* Data records
=-=-=

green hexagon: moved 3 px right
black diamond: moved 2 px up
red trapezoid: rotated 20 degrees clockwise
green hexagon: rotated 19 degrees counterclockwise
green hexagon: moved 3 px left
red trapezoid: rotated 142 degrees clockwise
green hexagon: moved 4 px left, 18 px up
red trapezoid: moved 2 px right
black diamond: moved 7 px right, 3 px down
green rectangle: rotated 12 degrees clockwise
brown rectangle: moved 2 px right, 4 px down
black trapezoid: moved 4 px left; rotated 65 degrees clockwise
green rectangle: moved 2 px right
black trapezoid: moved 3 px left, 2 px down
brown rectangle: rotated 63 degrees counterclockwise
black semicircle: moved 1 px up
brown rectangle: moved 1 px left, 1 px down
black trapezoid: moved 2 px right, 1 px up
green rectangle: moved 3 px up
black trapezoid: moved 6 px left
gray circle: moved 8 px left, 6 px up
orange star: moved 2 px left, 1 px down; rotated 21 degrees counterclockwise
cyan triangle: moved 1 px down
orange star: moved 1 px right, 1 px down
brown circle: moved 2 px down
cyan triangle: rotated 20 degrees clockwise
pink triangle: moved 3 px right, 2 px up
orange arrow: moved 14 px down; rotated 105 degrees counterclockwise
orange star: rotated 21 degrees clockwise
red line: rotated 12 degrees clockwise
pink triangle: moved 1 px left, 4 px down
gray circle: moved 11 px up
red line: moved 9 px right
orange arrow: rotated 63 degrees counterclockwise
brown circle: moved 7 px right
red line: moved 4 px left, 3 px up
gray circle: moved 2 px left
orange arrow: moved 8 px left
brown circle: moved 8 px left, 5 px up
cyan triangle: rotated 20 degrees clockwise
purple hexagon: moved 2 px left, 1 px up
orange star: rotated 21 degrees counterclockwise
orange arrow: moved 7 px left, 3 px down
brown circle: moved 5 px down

=-=-=

* What the task requires
Reproduce every line of the material above word for word, without changing anything.

* Final result
green hexagon: moved 3 px right
black diamond: moved 2 px up
red trapezoid: rotated 20 degrees clockwise
green hexagon: rotated 19 degrees counterclockwise
green hexagon: moved 3 px left
red trapezoid: rotated 142 degrees clockwise
green hexagon: moved 4 px left, 18 px up
red trapezoid: moved 2 px right
black diamond: moved 7 px right, 3 px down
green rectangle: rotated 12 degrees clockwise
brown rectangle: moved 2 px right, 4 px down
black trapezoid: moved 4 px left; rotated 65 degrees clockwise
green rectangle: moved 2 px right
black trapezoid: moved 3 px left, 2 px down
brown rectangle: rotated 63 degrees counterclockwise
black semicircle: moved 1 px up
brown rectangle: moved 1 px left, 1 px down
black trapezoid: moved 2 px right, 1 px up
green rectangle: moved 3 px up
black trapezoid: moved 6 px left
gray circle: moved 8 px left, 6 px up
orange star: moved 2 px left, 1 px down; rotated 21 degrees counterclockwise
cyan triangle: moved 1 px down
orange star: moved 1 px right, 1 px down
brown circle: moved 2 px down
cyan triangle: rotated 20 degrees clockwise
pink triangle: moved 3 px right, 2 px up
orange arrow: moved 14 px down; rotated 105 degrees counterclockwise
orange star: rotated 21 degrees clockwise
red line: rotated 12 degrees clockwise
pink triangle: moved 1 px left, 4 px down
gray circle: moved 11 px up
red line: moved 9 px right
orange arrow: rotated 63 degrees counterclockwise
brown circle: moved 7 px right
red line: moved 4 px left, 3 px up
gray circle: moved 2 px left
orange arrow: moved 8 px left
brown circle: moved 8 px left, 5 px up
cyan triangle: rotated 20 degrees clockwise
purple hexagon: moved 2 px left, 1 px up
orange star: rotated 21 degrees counterclockwise
orange arrow: moved 7 px left, 3 px down
brown circle: moved 5 px down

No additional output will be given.